* Task brief
Extract all lines that hold "brick" from the records below.

Dataset excerpts section start

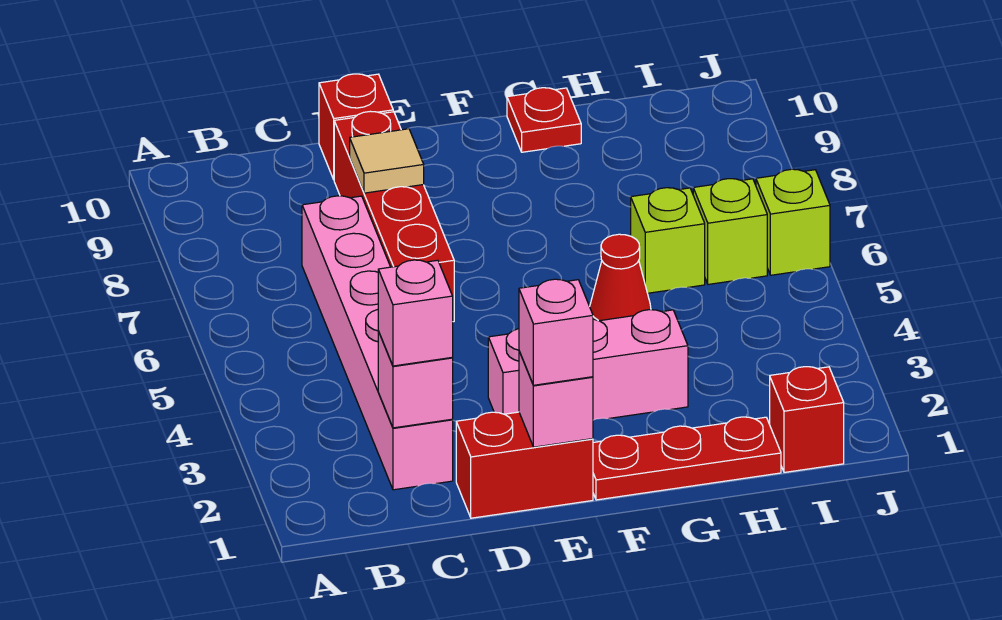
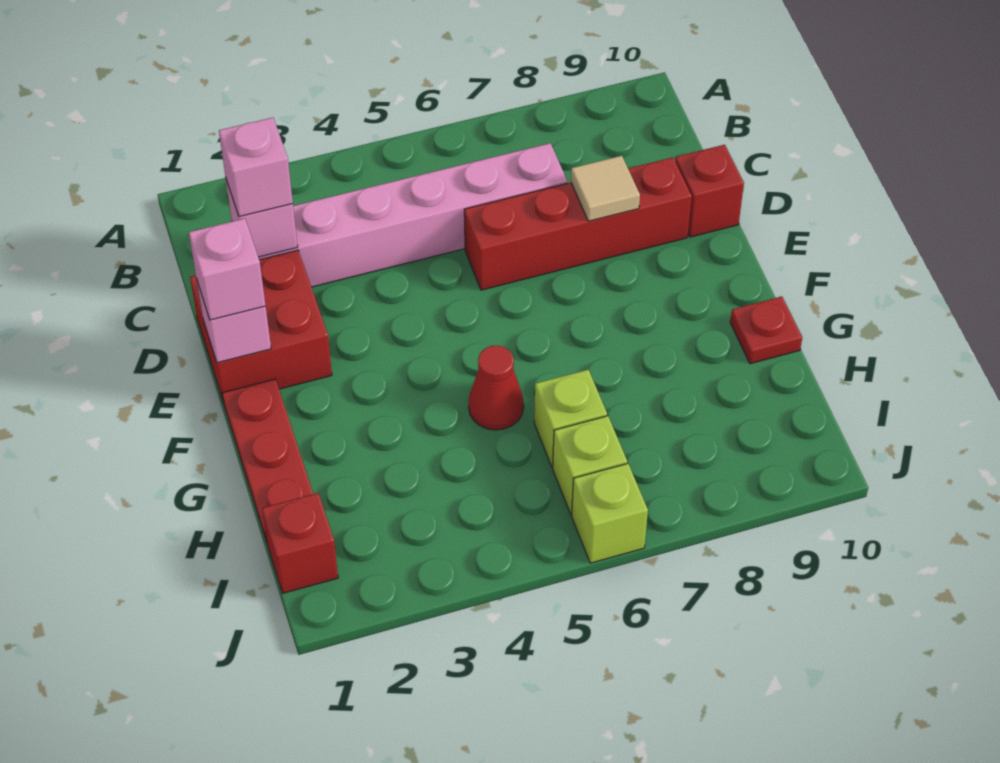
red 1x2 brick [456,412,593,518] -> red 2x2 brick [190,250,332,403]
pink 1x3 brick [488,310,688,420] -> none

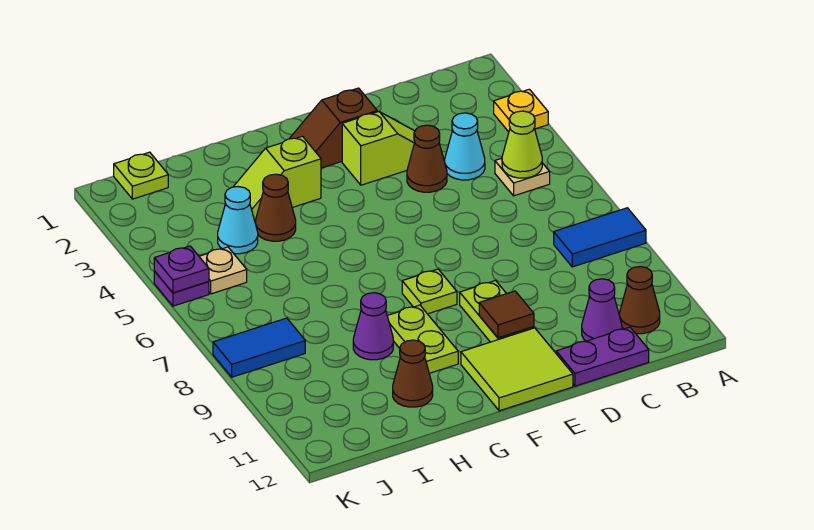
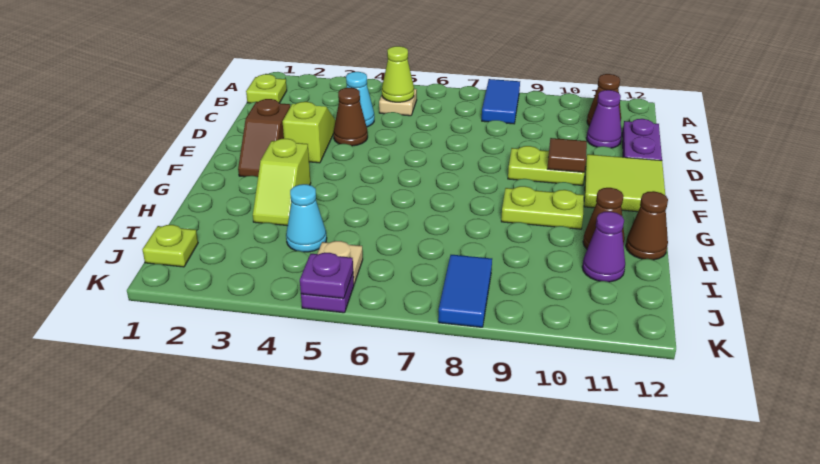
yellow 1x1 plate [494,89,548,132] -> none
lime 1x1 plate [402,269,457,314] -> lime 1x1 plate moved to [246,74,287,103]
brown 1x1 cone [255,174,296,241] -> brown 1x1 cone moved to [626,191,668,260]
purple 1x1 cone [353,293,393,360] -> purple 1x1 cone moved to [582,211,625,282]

Dataset excerpts section end

* Solution for this task
red 1x2 brick [456,412,593,518] -> red 2x2 brick [190,250,332,403]
pink 1x3 brick [488,310,688,420] -> none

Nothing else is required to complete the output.